■ Problem ■
Restate word for word the entries below, starting with the line with "[625, 348] |" and continuing through the line with "degrees clockwise |". Include both of those lines and no others.

■ Items from a data source ■
-- Opening Marker --
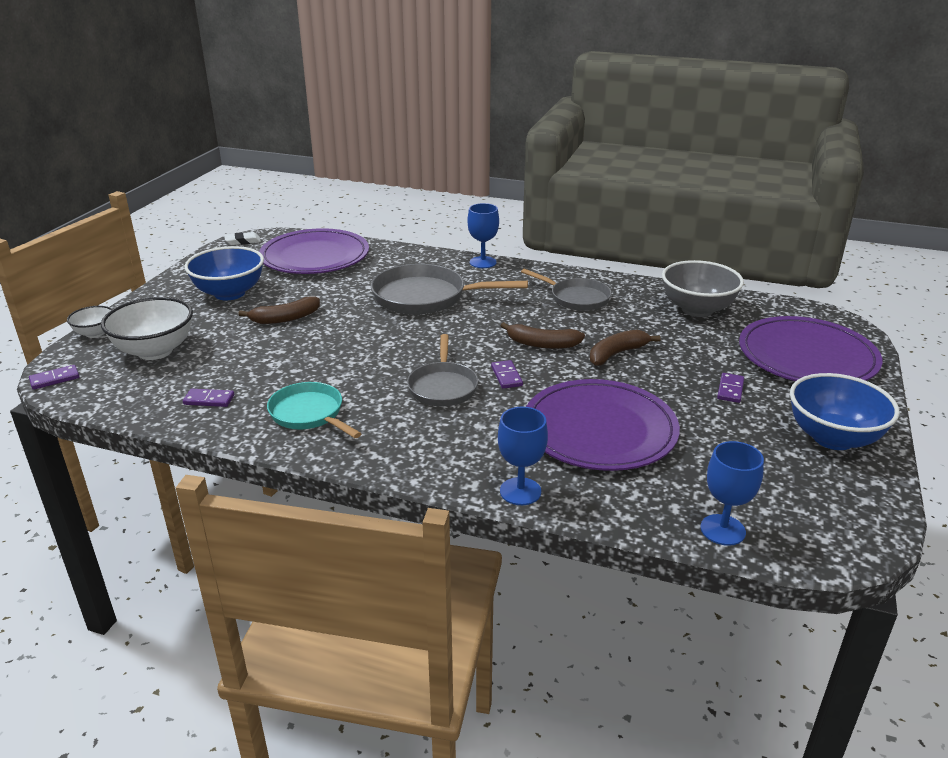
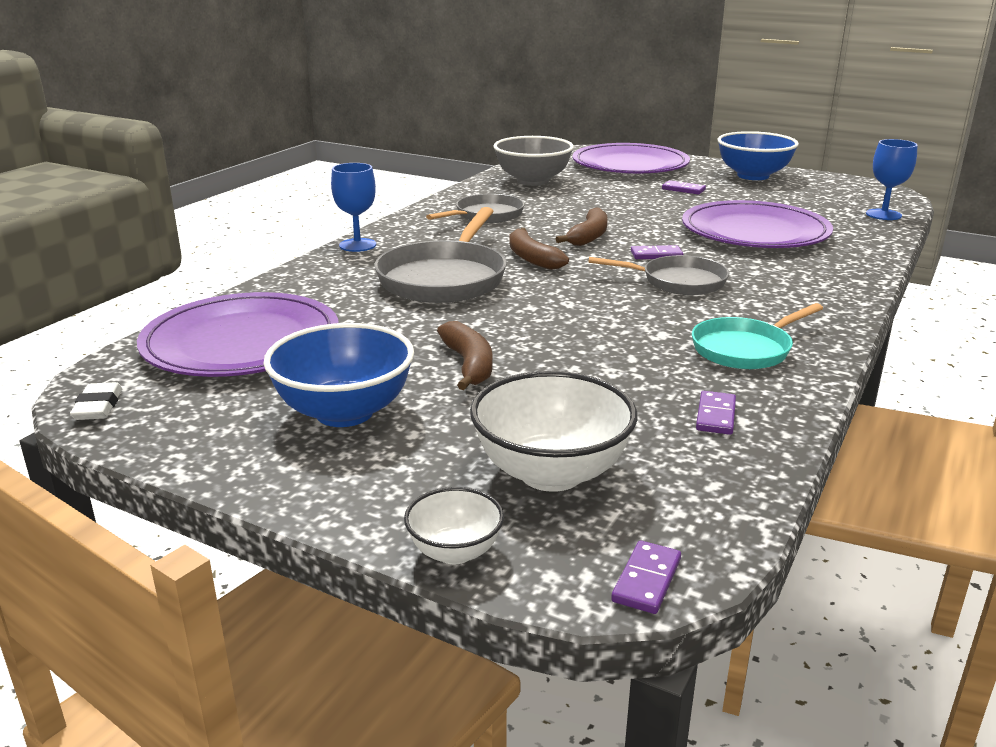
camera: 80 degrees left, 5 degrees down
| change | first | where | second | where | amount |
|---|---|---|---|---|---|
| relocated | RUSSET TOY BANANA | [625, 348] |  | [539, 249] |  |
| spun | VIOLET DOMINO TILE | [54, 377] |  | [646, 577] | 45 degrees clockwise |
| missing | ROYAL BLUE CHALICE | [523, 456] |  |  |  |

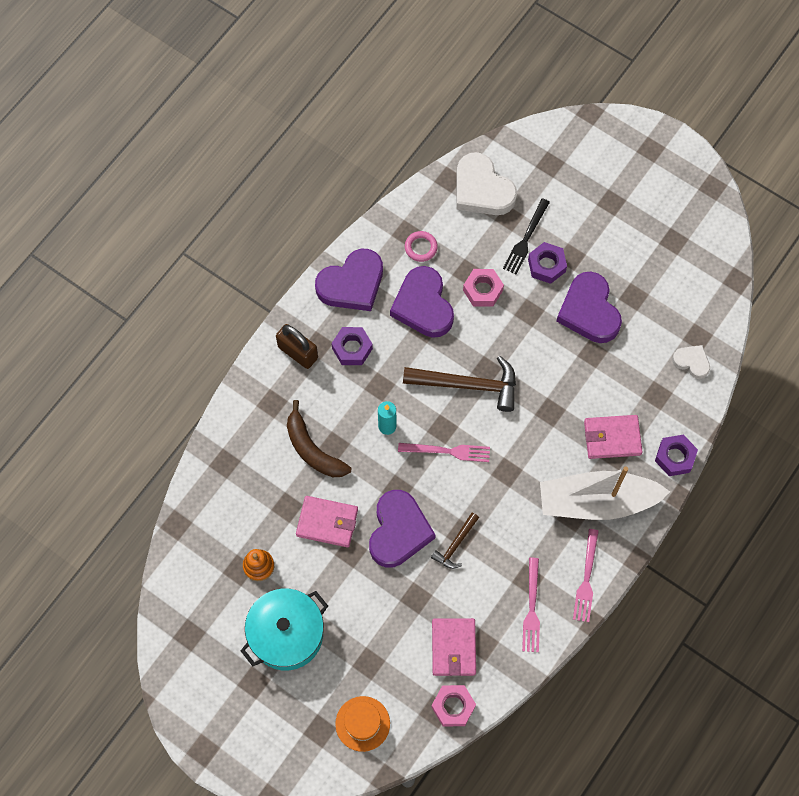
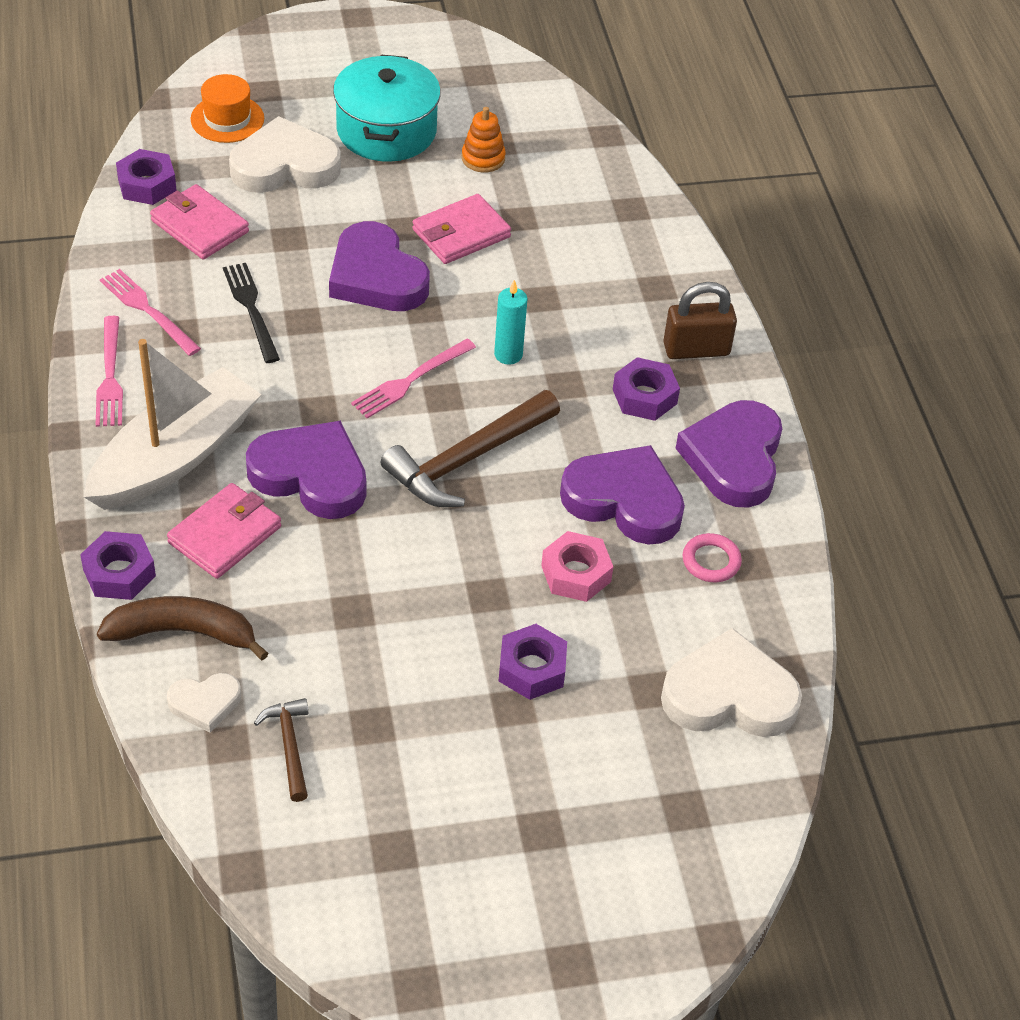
camera: 130 degrees right, 20 degrees down
| change | first | where | second | where | amount |
|---|---|---|---|---|---|
| relocated | JET-BLACK DINNER FORK | [526, 236] |  | [251, 313] |  |
| relocated | VIOLET HEART SHAPE | [589, 307] |  | [306, 470] |  |
| relocated | RUSSET TOY BANANA | [319, 438] |  | [183, 628] |  |
| relocated | RUSSET CARPENTER'S HAMMER | [455, 540] |  | [281, 750] |  |
| spun | ROSY DINNER FORK | [585, 575] |  | [109, 371] | 150 degrees counterclockwise |
| colour | ROSY HEXAGON NUT | [453, 706] | VIOLET HEXAGON NUT | [146, 177] |  |
| appeared |  |  | PURE WHITE HEART SHAPE | [285, 154] |  |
-- Closing Marker --
■ Response for this exercise ■
| relocated | RUSSET TOY BANANA | [625, 348] |  | [539, 249] |  |
| spun | VIOLET DOMINO TILE | [54, 377] |  | [646, 577] | 45 degrees clockwise |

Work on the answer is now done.